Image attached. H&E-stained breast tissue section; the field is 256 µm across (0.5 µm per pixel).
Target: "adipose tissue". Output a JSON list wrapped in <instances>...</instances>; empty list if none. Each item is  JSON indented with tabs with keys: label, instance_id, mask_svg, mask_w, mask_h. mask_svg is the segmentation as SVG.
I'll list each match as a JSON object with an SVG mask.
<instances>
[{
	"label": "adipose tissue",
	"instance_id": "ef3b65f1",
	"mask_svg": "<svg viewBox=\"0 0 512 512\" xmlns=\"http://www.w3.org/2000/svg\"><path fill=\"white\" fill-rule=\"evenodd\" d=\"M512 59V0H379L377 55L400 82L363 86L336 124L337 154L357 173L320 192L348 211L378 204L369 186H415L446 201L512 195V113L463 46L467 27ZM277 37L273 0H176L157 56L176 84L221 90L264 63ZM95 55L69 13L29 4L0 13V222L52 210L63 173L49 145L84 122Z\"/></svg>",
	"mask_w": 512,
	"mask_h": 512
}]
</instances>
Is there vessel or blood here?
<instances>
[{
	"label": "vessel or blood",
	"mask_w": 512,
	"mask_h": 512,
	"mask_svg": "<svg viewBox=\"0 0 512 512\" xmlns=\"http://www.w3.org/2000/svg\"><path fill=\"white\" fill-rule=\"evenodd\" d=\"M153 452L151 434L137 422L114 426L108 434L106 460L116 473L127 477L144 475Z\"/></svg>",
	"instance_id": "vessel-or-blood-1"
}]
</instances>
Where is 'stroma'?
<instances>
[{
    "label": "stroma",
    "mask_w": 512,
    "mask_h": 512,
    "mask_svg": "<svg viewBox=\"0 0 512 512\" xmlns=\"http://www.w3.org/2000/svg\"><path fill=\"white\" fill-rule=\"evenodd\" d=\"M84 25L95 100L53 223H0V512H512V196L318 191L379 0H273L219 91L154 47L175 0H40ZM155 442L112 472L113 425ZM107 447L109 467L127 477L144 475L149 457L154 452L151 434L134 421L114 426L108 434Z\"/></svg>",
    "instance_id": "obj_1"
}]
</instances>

----------

Reproduce the full listing word for word.

→ Finished task:
Image attached. H&E-stained breast tissue section; the field is 256 µm across (0.5 µm per pixel).
Target: "adipose tissue". Output a JSON list wrapped in <instances>...</instances>; empty list if none. Each item is  JSON indented with tabs with keys: label, instance_id, mask_svg, mask_w, mask_h. mask_svg is the segmentation as SVG.
I'll list each match as a JSON object with an SVG mask.
<instances>
[{
	"label": "adipose tissue",
	"instance_id": "ef3b65f1",
	"mask_svg": "<svg viewBox=\"0 0 512 512\" xmlns=\"http://www.w3.org/2000/svg\"><path fill=\"white\" fill-rule=\"evenodd\" d=\"M512 59V0H379L377 55L400 82L363 86L336 124L337 154L357 173L320 192L348 211L378 204L369 186H415L446 201L512 195V113L463 46L467 27ZM277 37L273 0H176L157 56L176 84L221 90L264 63ZM95 55L69 13L29 4L0 13V222L52 210L63 173L49 145L84 122Z\"/></svg>",
	"mask_w": 512,
	"mask_h": 512
}]
</instances>
Is there vessel or blood here?
<instances>
[{
	"label": "vessel or blood",
	"mask_w": 512,
	"mask_h": 512,
	"mask_svg": "<svg viewBox=\"0 0 512 512\" xmlns=\"http://www.w3.org/2000/svg\"><path fill=\"white\" fill-rule=\"evenodd\" d=\"M153 452L151 434L137 422L114 426L108 434L106 460L116 473L127 477L144 475Z\"/></svg>",
	"instance_id": "vessel-or-blood-1"
}]
</instances>
Where is 'stroma'?
<instances>
[{
    "label": "stroma",
    "mask_w": 512,
    "mask_h": 512,
    "mask_svg": "<svg viewBox=\"0 0 512 512\" xmlns=\"http://www.w3.org/2000/svg\"><path fill=\"white\" fill-rule=\"evenodd\" d=\"M84 25L95 100L53 223H0V512H512V196L318 191L379 0H273L219 91L154 47L175 0H40ZM155 442L112 472L113 425ZM107 447L109 467L127 477L144 475L149 457L154 452L151 434L134 421L114 426L108 434Z\"/></svg>",
    "instance_id": "obj_1"
}]
</instances>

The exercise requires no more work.